- _Source material_

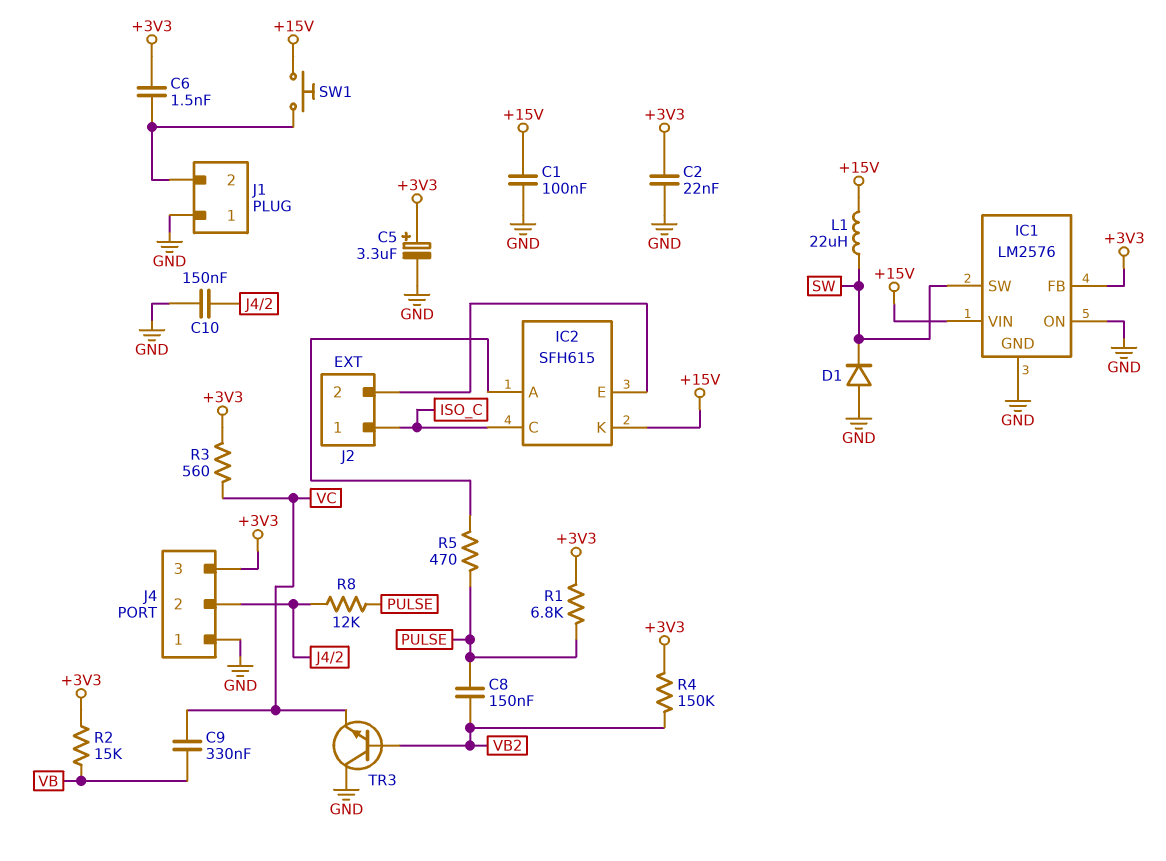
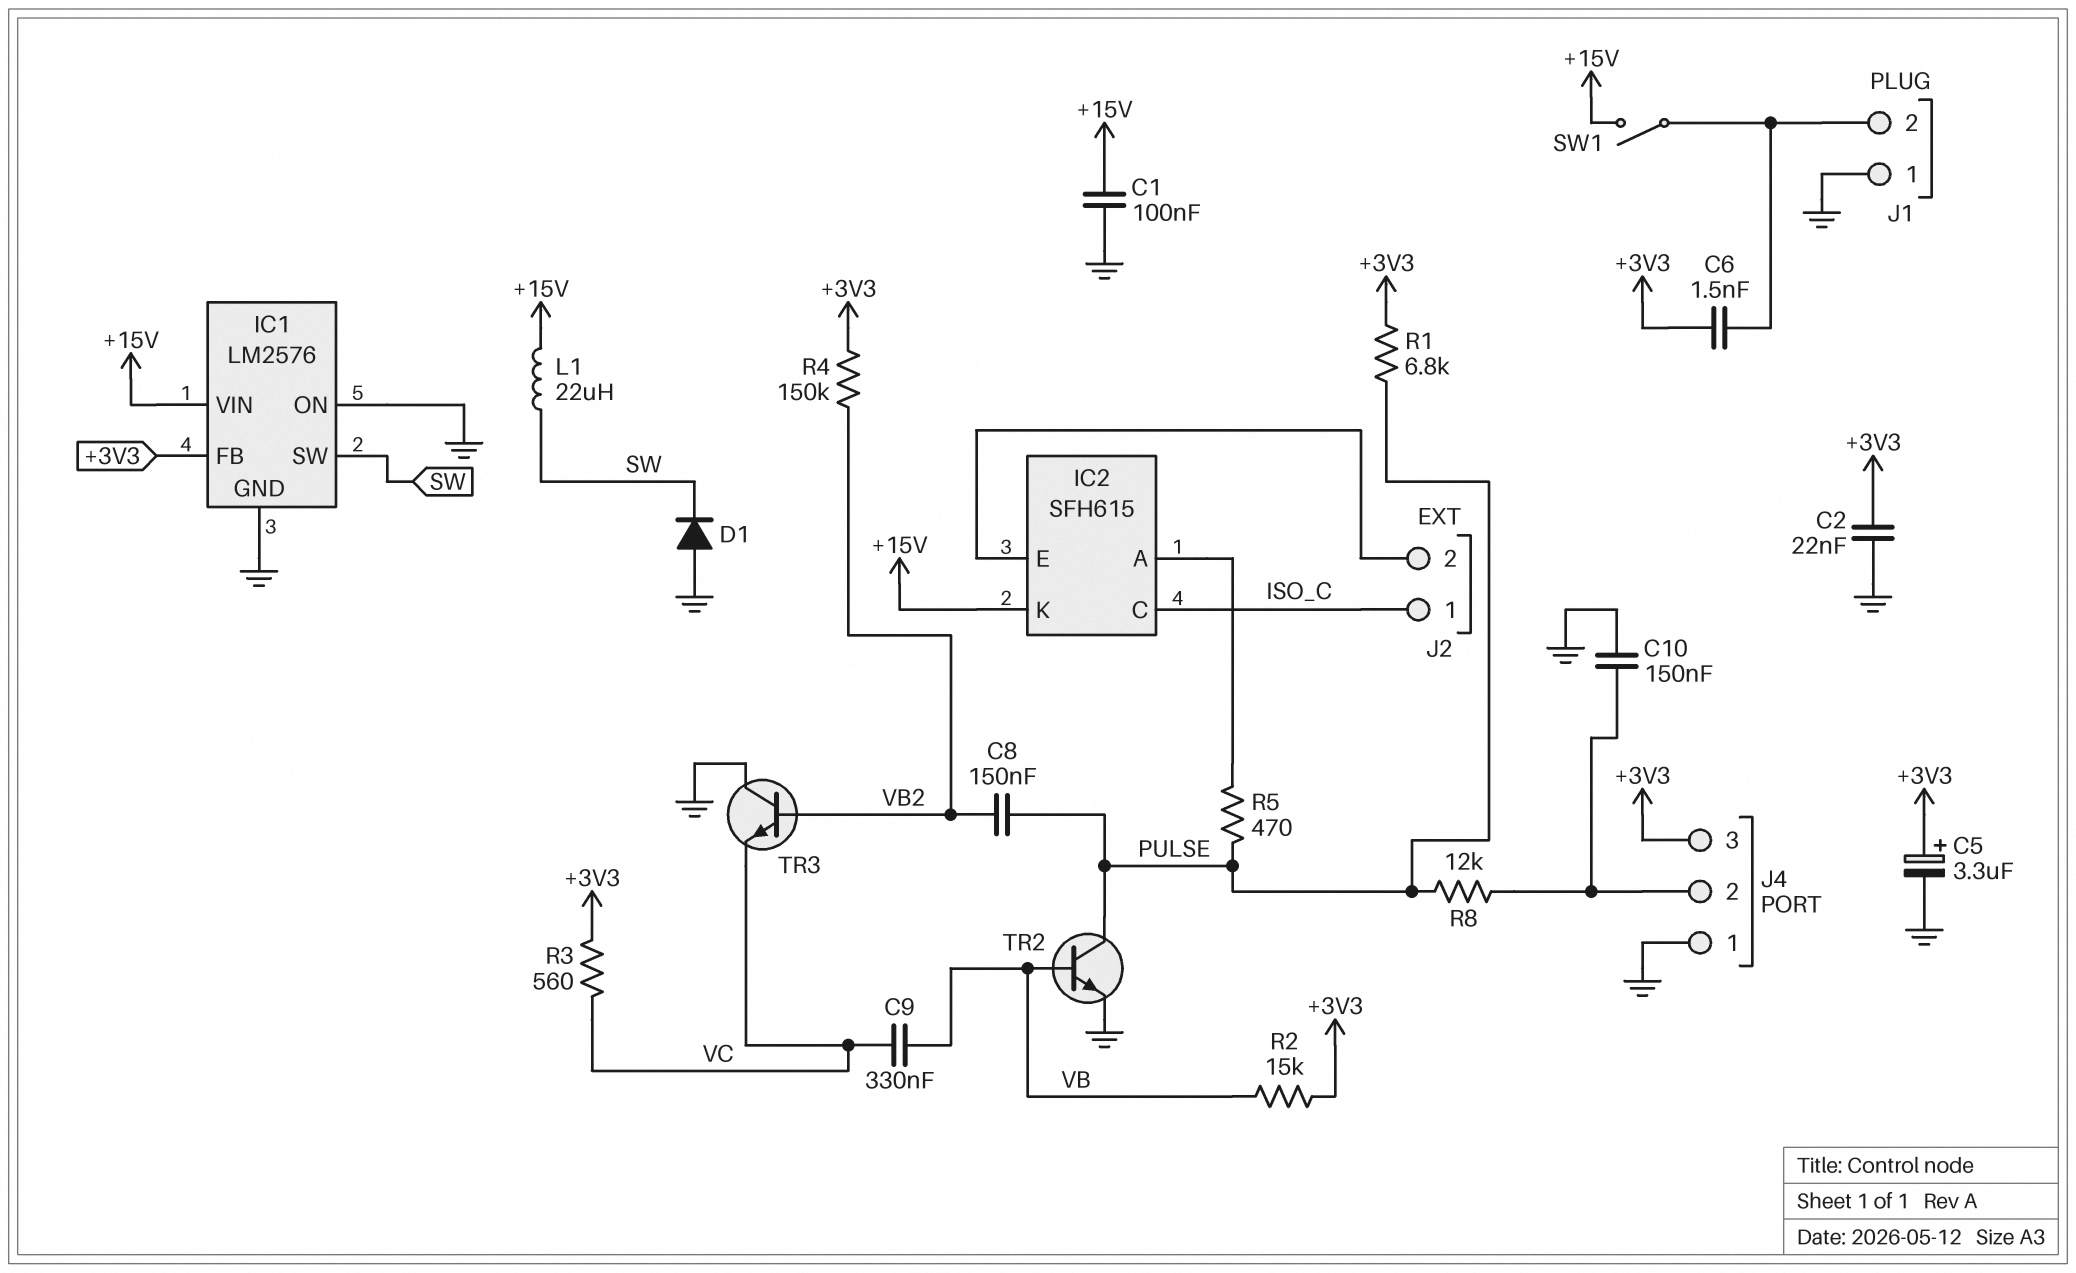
SW1: button (+15V, J1/2) -> switch (+15V, J1/2)
TR2: none -> NPN (B VB, C PULSE, E GND)

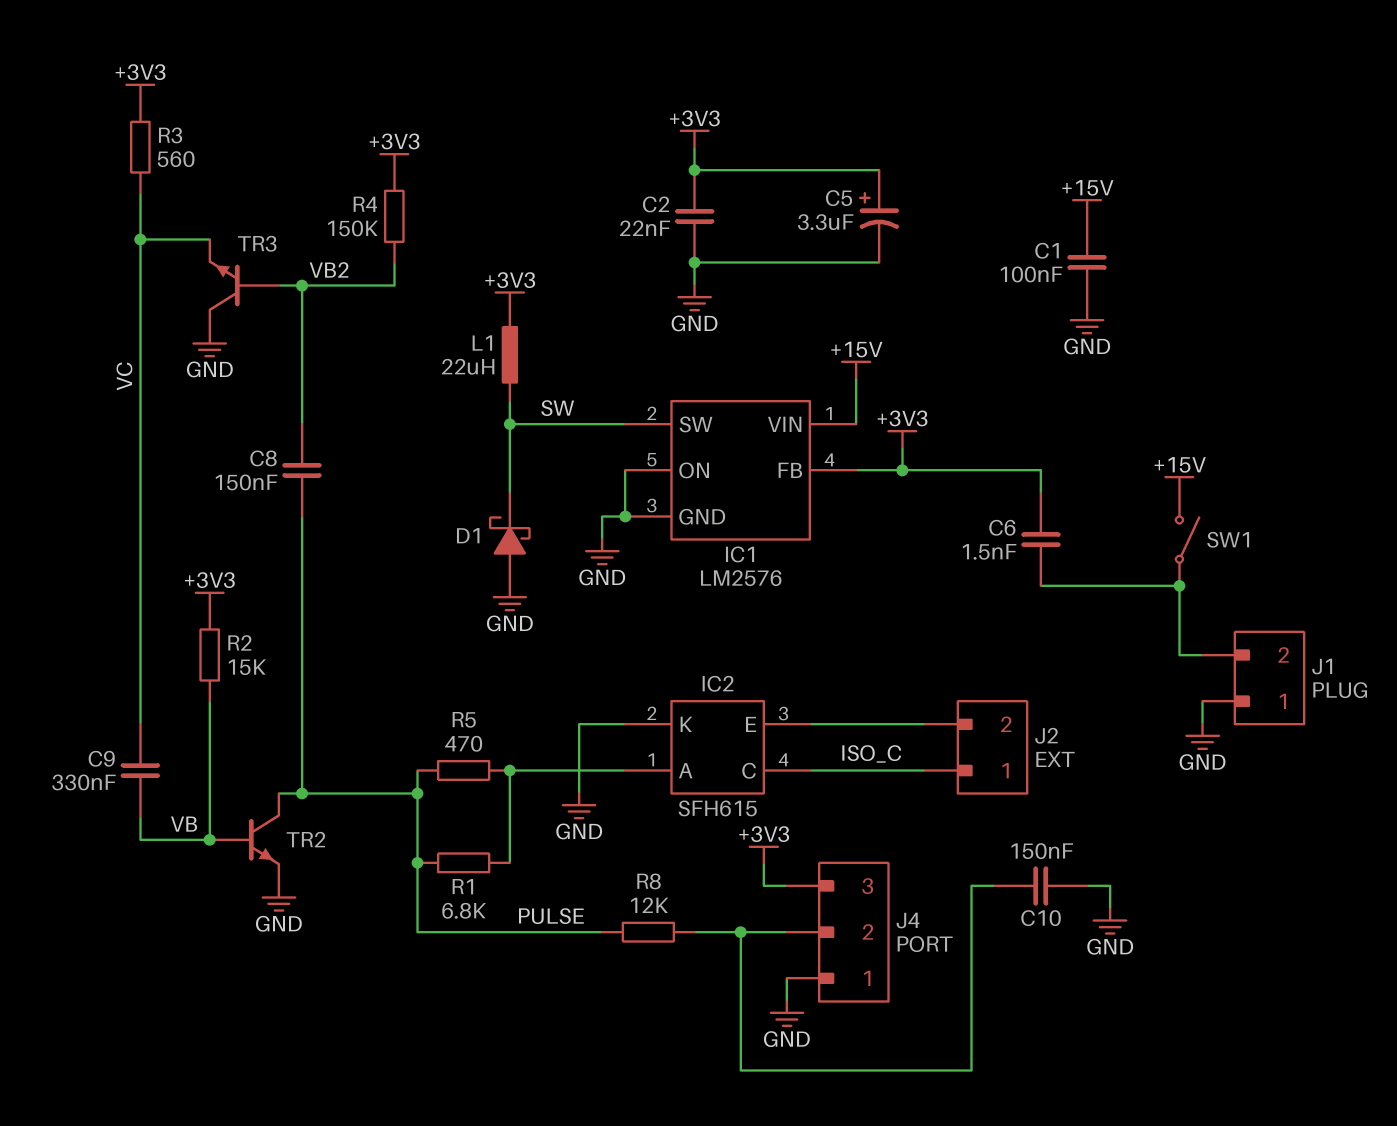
D1: diode (A GND, K SW) -> schottky (A GND, K SW)
IC2 pin K: +15V -> GND
L1: 22uH (+15V, SW) -> 22uH (+3V3, SW)
R1: 6.8k (+3V3, PULSE) -> 6.8k (IC2/A, PULSE)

- _Requirement_
Only the pictures stay behind; copy everything else in the records above exactly.

- _Result of this exercise_
SW1: button (+15V, J1/2) -> switch (+15V, J1/2)
TR2: none -> NPN (B VB, C PULSE, E GND)

D1: diode (A GND, K SW) -> schottky (A GND, K SW)
IC2 pin K: +15V -> GND
L1: 22uH (+15V, SW) -> 22uH (+3V3, SW)
R1: 6.8k (+3V3, PULSE) -> 6.8k (IC2/A, PULSE)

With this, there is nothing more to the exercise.